_THE DATA_
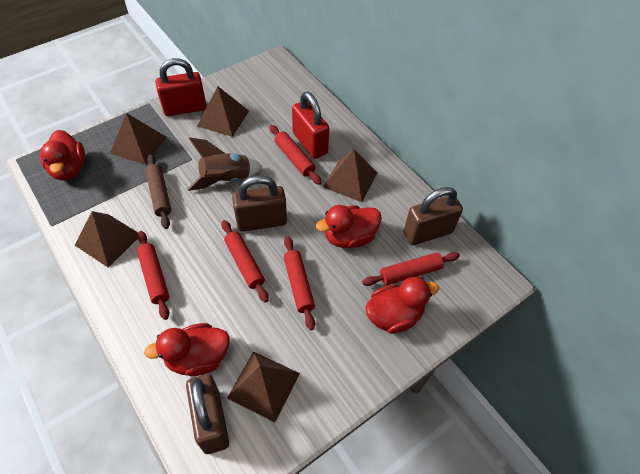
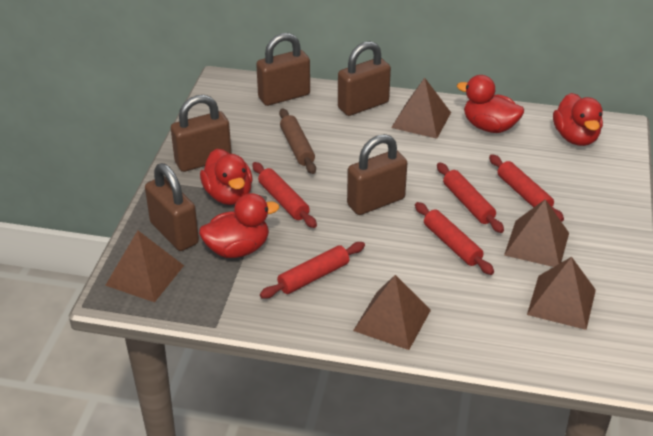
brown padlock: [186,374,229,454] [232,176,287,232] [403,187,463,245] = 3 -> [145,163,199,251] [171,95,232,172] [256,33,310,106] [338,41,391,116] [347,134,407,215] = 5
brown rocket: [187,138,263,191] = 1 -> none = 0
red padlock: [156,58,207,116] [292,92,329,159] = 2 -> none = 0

* * *

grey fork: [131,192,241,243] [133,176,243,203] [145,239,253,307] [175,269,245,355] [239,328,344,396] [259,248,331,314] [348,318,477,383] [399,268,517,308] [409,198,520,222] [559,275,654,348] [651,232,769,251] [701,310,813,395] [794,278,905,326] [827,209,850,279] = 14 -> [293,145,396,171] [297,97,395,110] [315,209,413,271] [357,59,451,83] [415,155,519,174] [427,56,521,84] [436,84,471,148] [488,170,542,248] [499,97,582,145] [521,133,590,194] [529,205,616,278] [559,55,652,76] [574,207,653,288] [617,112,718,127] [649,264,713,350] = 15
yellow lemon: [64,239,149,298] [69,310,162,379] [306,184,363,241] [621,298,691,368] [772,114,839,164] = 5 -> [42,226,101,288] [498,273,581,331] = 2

_TASK TO COMPLETE_
Your answer must be the lines above from the one containing "brown padlock: [186,374,229,454]" to the one containing "red padlock: [156,58,207,116]", both included, restated word for word.

_OUTPUT OF THE TASK_
brown padlock: [186,374,229,454] [232,176,287,232] [403,187,463,245] = 3 -> [145,163,199,251] [171,95,232,172] [256,33,310,106] [338,41,391,116] [347,134,407,215] = 5
brown rocket: [187,138,263,191] = 1 -> none = 0
red padlock: [156,58,207,116] [292,92,329,159] = 2 -> none = 0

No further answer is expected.